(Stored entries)
------

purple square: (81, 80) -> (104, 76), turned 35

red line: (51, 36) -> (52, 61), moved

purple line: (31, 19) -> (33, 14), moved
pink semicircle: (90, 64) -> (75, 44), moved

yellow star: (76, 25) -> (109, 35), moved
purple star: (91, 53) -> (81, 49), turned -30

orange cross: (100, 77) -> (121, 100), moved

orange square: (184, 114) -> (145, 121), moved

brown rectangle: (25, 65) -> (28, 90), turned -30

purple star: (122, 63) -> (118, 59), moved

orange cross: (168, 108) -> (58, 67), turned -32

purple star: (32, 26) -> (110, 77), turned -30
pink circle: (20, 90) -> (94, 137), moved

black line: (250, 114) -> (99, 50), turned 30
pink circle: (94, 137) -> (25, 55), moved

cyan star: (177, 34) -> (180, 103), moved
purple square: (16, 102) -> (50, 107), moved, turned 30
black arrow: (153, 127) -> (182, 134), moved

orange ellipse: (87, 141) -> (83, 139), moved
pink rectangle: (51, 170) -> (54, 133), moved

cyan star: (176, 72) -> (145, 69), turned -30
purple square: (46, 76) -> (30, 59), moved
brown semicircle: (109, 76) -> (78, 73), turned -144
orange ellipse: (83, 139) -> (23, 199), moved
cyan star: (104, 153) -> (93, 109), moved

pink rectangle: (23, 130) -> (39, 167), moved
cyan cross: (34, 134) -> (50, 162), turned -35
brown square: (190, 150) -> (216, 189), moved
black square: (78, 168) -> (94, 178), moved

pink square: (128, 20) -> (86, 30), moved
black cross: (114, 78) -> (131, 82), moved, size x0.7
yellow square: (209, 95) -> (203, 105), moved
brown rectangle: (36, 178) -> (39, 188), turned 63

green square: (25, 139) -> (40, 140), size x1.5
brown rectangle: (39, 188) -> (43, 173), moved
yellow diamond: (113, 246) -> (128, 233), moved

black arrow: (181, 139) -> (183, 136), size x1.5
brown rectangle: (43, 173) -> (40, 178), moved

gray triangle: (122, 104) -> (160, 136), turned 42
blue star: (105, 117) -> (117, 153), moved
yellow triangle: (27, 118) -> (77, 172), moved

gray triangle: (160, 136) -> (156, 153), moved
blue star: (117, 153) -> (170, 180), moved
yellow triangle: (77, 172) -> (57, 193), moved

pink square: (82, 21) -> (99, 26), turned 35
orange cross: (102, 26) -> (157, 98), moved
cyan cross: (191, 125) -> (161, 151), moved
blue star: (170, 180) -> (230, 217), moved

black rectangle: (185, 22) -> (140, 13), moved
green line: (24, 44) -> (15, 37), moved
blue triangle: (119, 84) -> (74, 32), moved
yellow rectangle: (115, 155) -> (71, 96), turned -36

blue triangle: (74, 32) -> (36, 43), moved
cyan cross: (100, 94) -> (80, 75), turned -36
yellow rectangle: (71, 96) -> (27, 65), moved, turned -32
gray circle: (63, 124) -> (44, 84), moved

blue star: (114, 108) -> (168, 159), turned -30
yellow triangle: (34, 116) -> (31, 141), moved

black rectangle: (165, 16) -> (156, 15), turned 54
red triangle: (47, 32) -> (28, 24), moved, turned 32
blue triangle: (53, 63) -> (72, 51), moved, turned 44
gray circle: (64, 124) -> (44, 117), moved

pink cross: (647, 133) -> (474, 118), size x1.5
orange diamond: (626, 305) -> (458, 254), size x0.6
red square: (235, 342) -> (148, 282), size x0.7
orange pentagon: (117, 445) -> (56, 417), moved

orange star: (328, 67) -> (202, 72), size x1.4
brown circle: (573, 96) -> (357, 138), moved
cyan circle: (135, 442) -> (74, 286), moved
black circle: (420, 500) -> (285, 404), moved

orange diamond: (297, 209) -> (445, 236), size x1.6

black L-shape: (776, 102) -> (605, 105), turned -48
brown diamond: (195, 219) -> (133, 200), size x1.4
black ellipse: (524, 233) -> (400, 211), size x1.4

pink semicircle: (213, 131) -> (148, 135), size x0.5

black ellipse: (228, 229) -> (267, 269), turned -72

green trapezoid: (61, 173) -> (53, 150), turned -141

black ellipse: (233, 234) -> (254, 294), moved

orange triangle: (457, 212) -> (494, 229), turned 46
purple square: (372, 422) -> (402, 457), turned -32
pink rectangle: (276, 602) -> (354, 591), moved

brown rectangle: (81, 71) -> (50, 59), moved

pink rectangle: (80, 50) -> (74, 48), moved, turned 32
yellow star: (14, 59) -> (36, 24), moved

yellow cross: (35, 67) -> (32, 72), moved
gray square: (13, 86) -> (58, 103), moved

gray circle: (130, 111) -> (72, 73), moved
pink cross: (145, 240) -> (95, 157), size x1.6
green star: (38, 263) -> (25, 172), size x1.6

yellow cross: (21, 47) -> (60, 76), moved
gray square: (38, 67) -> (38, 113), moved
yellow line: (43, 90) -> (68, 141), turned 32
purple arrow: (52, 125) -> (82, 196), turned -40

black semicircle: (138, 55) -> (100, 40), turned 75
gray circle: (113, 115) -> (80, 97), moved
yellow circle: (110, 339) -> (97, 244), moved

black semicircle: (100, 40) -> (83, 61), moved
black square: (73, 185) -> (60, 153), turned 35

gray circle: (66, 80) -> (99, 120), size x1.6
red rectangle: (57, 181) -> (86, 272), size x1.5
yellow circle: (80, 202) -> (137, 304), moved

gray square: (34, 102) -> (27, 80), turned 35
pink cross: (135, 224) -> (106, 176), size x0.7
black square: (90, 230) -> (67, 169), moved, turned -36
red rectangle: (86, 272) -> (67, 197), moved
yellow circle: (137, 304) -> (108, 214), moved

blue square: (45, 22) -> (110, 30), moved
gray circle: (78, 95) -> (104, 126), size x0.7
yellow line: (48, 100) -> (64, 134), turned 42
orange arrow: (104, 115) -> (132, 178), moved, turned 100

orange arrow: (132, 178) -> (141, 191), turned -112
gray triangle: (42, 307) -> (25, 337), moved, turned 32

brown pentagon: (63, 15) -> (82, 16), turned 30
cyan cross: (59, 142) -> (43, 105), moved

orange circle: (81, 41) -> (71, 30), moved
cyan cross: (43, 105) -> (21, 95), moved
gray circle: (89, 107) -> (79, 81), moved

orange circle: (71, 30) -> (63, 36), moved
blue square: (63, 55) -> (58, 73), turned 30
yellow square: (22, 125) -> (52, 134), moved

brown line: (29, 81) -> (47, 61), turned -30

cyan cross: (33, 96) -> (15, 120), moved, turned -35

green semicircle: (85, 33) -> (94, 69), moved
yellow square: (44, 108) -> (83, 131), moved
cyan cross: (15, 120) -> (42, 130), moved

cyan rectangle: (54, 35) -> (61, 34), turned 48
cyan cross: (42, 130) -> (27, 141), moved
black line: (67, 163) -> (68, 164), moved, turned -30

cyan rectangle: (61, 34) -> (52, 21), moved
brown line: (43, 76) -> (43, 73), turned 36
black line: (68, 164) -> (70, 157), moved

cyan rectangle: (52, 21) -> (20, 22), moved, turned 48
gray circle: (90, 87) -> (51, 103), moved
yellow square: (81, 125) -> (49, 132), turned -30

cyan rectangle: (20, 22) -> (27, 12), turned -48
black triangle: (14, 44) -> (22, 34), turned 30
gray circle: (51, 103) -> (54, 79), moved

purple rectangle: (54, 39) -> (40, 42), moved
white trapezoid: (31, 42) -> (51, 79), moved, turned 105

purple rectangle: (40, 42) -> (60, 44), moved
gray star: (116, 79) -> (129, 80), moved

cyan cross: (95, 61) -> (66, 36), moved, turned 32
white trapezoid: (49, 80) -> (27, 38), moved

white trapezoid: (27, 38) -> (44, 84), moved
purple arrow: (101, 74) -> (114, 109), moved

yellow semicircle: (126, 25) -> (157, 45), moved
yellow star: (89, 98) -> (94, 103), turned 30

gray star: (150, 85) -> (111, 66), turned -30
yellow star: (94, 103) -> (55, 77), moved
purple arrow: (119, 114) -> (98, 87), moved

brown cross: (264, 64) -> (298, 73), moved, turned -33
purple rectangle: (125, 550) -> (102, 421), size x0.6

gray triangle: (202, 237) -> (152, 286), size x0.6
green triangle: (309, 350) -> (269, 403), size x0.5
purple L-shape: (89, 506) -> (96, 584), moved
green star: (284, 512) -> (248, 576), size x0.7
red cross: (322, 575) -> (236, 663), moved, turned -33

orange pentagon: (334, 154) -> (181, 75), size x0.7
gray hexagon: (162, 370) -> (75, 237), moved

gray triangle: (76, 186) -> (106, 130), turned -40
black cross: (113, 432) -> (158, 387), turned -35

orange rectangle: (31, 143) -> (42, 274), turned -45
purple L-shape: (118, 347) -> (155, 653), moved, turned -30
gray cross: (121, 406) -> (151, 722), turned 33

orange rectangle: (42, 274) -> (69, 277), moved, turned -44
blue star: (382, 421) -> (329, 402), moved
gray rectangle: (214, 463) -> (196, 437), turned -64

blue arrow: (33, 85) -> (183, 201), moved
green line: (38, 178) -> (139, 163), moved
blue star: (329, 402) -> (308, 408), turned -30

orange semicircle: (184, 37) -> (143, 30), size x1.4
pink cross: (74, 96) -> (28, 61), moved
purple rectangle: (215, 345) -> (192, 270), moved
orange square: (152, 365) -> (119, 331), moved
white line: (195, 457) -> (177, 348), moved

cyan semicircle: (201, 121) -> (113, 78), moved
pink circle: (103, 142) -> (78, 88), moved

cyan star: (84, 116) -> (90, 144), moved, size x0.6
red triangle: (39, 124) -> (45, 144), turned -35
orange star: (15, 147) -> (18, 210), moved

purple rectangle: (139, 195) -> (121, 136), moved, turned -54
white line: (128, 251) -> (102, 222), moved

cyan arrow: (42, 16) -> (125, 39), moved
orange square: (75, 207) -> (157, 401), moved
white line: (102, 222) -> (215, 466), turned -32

------

Exercise aim.
Among the lines of the data, some may contain the string "semicircle"; report how many, and nothing more.

Result of this task.
9